━━ Dataset excerpt

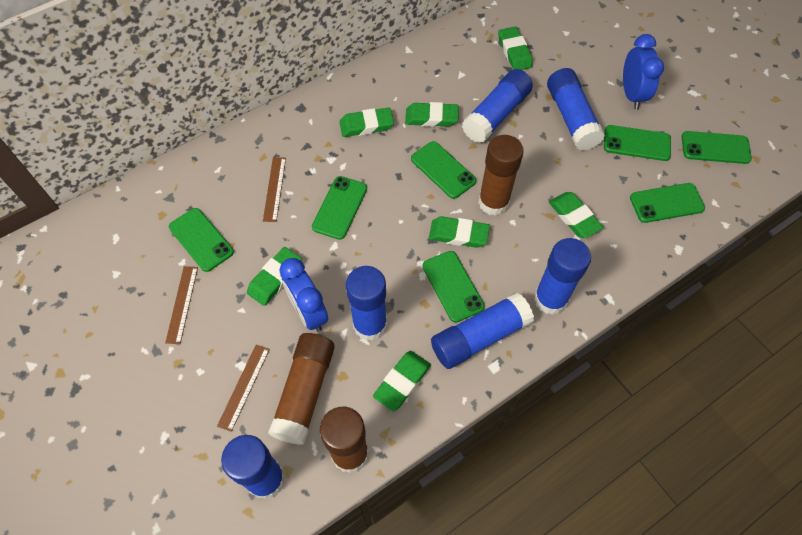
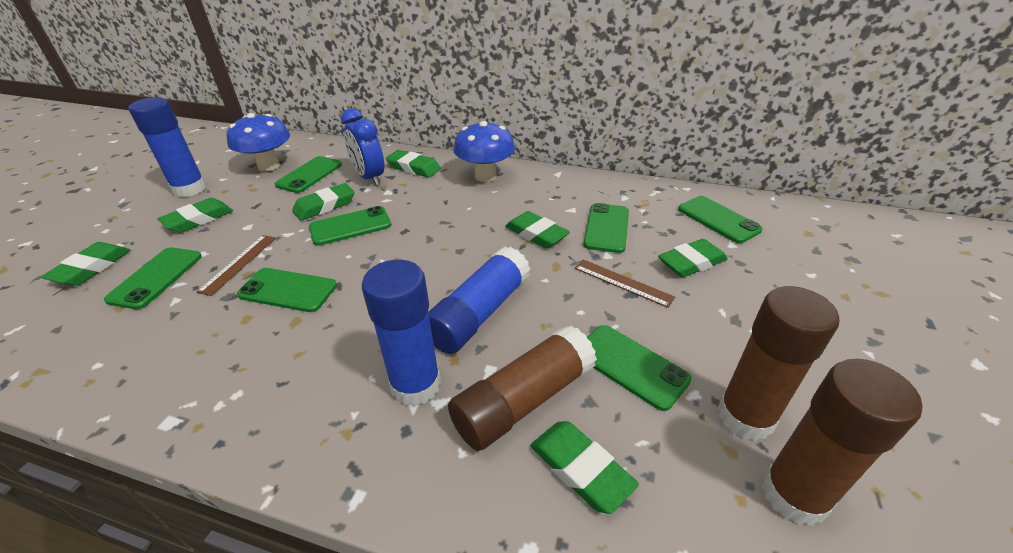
blue clock: 2 -> 1
blue glue stick: 6 -> 3
blue mushroom: 0 -> 2
brown ruler: 3 -> 2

━━━━

Please reproduce each line of the listing above exactly, skipping pictures.

blue clock: 2 -> 1
blue glue stick: 6 -> 3
blue mushroom: 0 -> 2
brown ruler: 3 -> 2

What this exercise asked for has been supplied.